## TASK
Among the entries that follow, tally the lines with the string "none". Give no more than the number.

## MATERIAL SUPPLIED
════════════════════

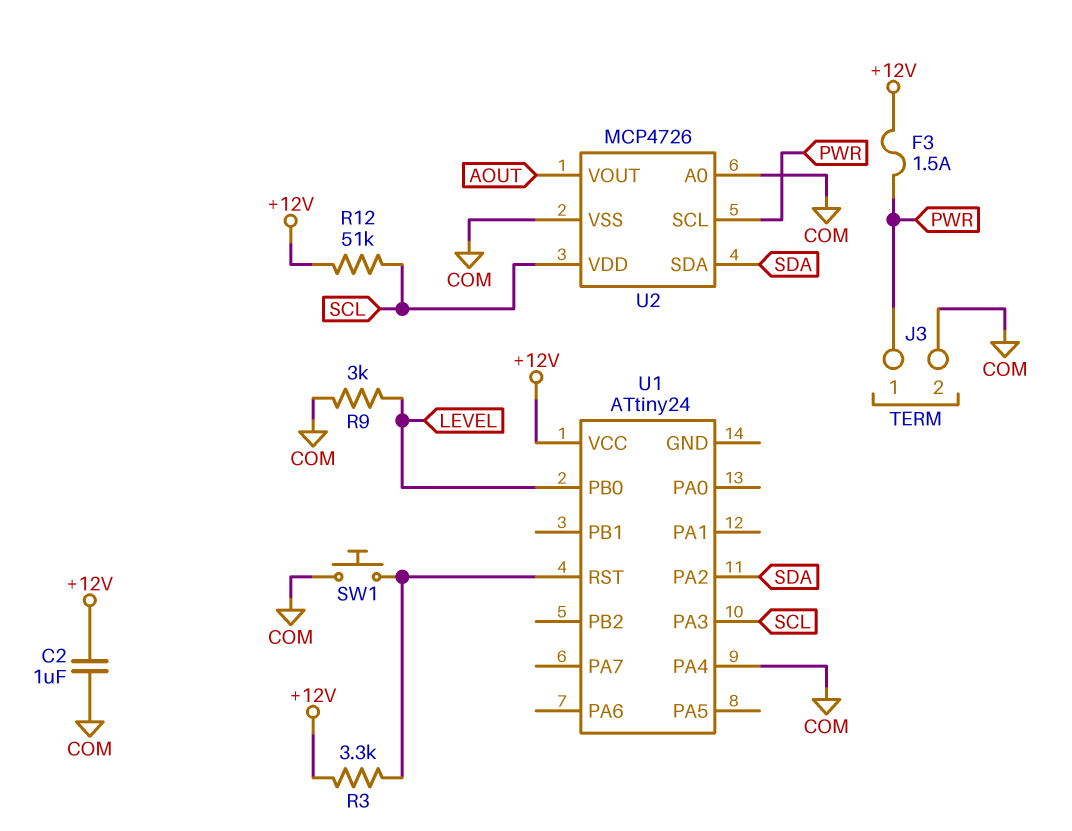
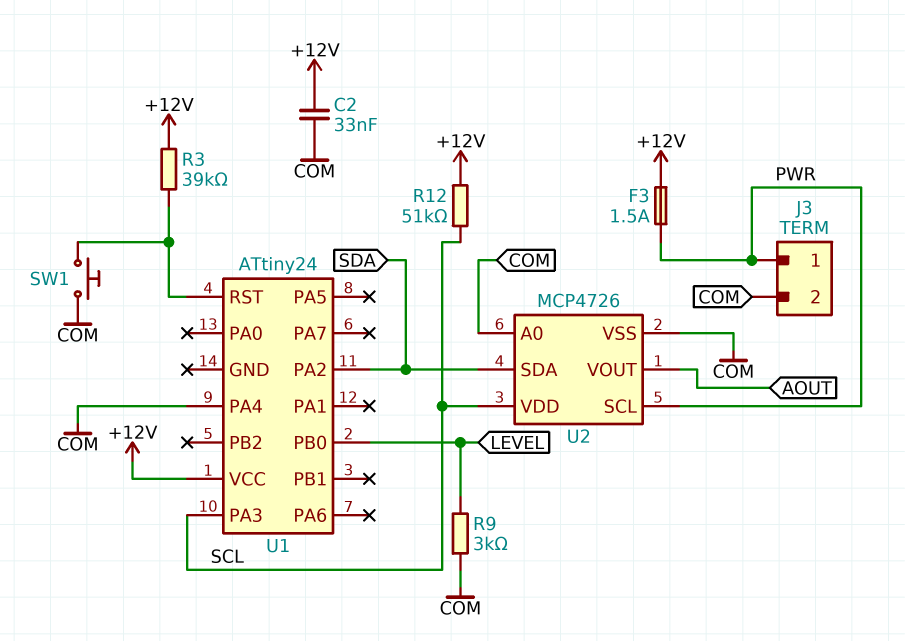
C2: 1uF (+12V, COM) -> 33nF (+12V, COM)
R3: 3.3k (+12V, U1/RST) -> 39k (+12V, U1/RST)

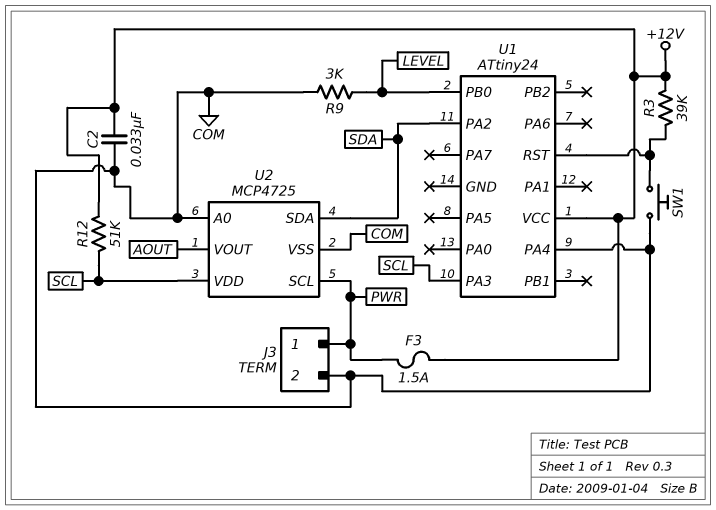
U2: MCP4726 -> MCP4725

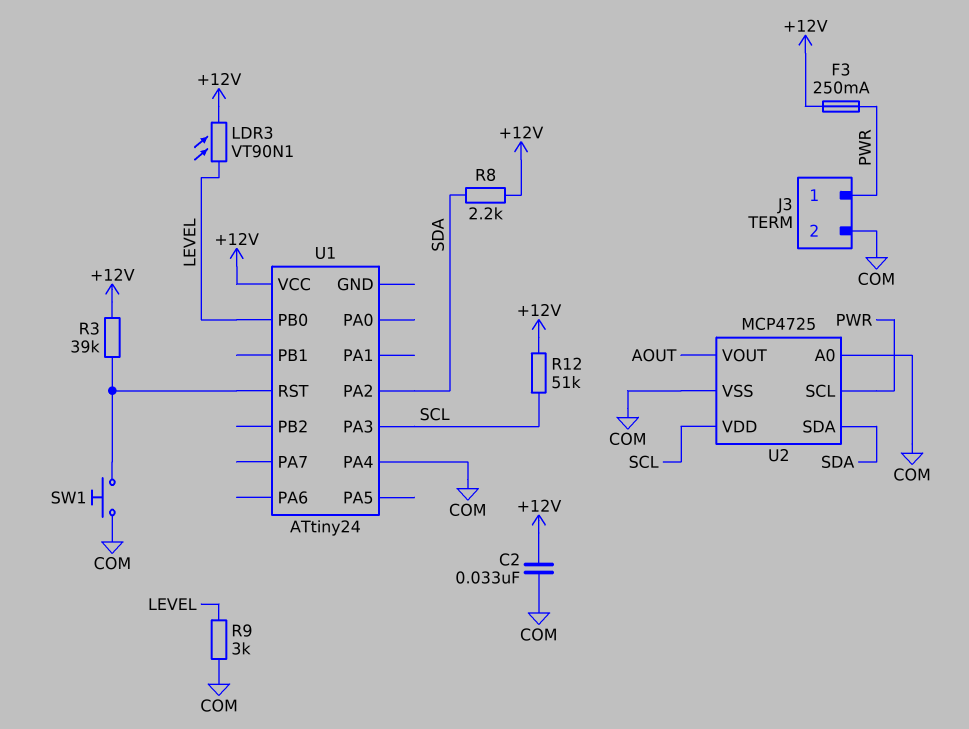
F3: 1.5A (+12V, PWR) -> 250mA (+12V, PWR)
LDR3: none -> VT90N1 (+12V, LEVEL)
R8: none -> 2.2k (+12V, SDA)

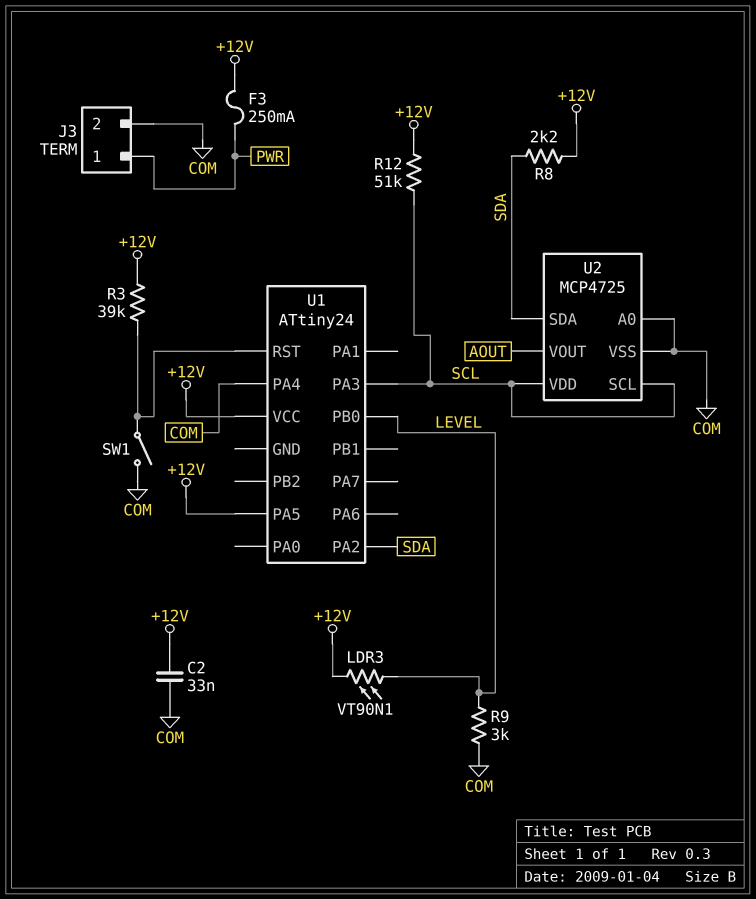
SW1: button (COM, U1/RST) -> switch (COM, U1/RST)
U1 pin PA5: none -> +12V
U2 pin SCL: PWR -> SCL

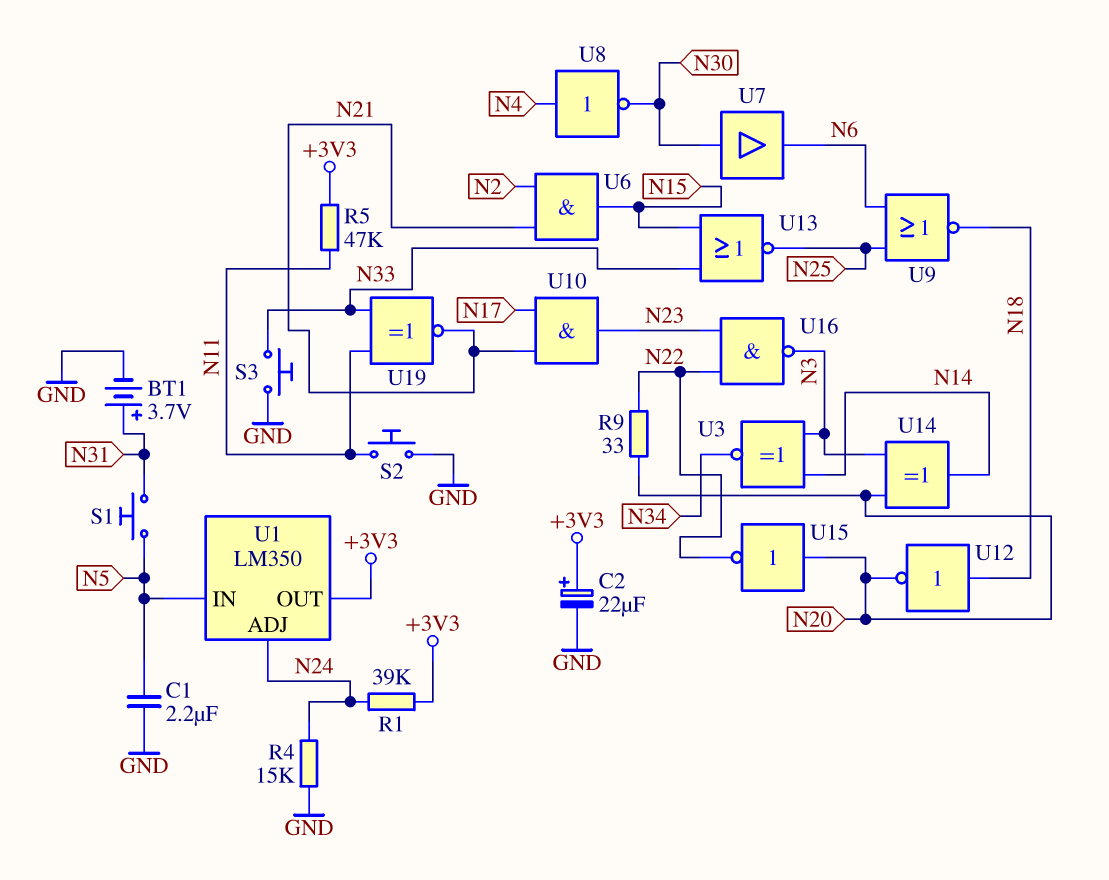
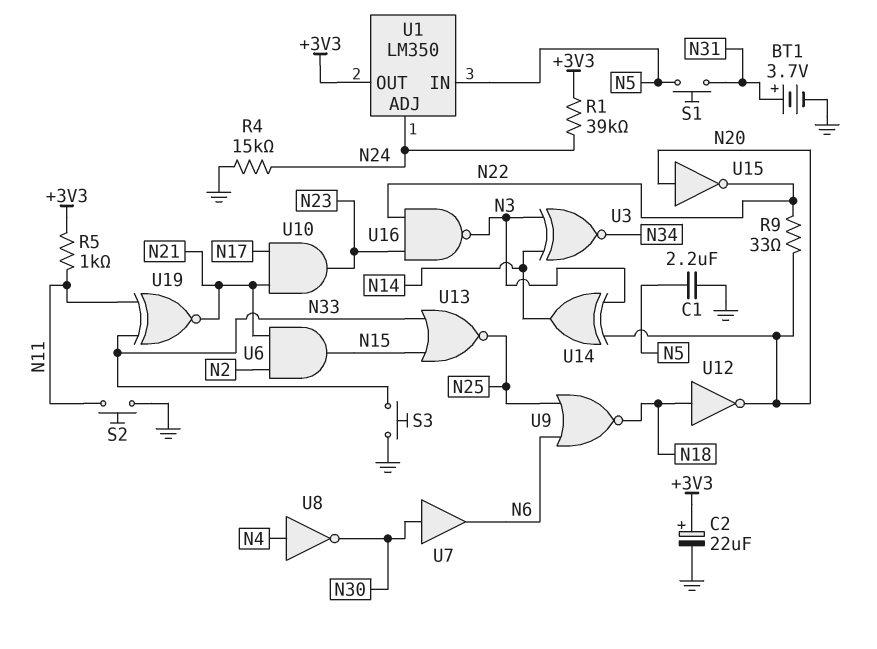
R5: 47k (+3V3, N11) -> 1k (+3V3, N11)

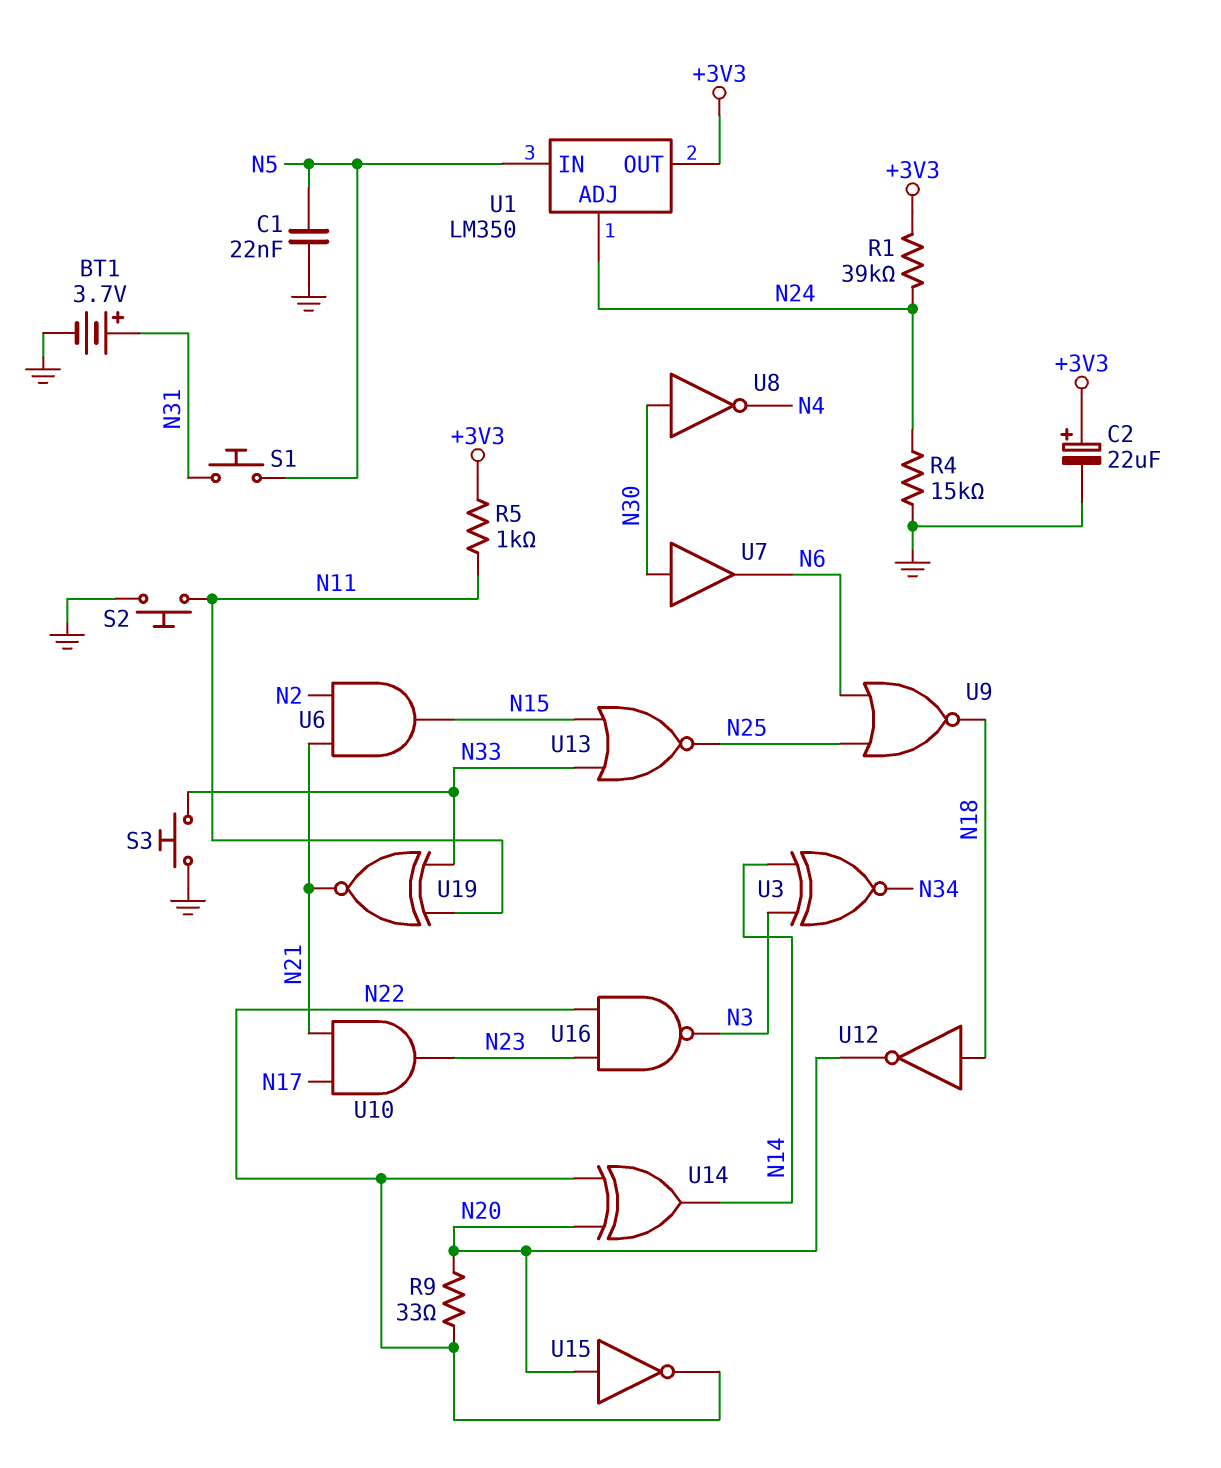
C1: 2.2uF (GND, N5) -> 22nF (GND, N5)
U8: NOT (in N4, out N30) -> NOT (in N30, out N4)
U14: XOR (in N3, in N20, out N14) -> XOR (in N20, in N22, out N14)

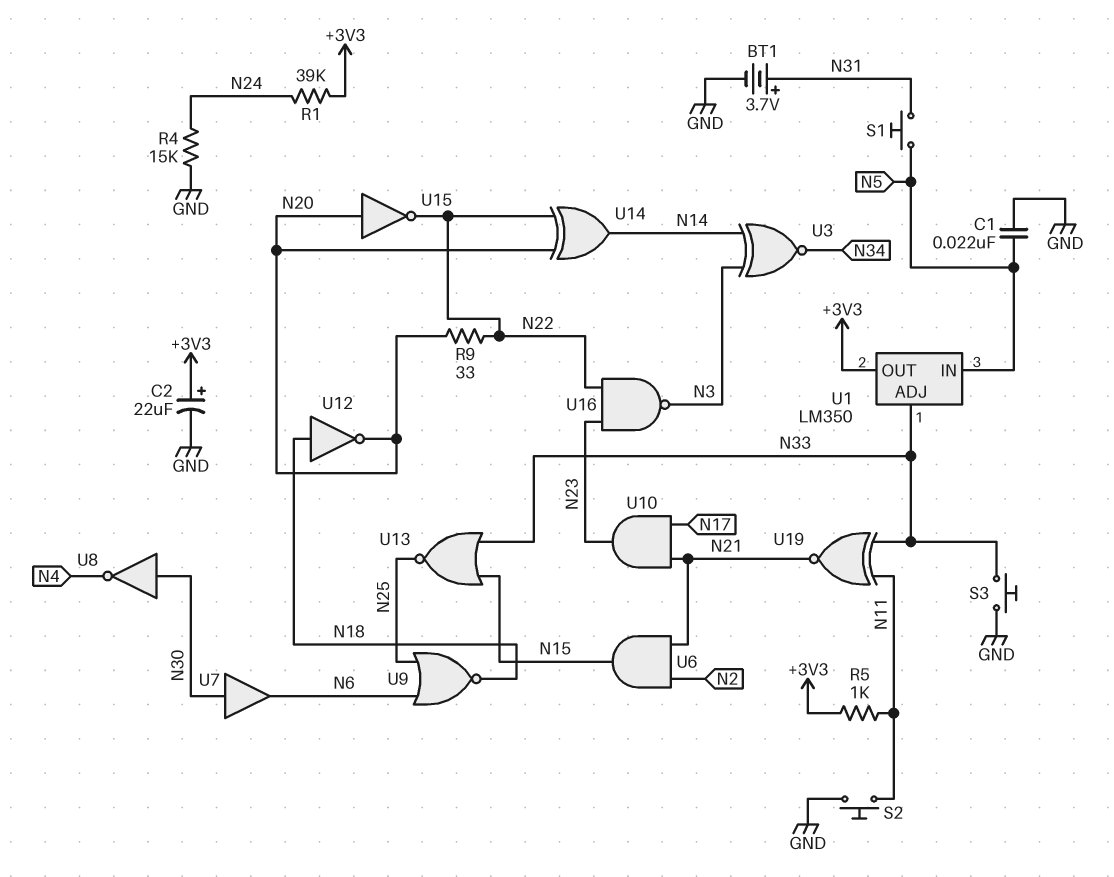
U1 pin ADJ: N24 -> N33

════════════════════

## SOLUTION
3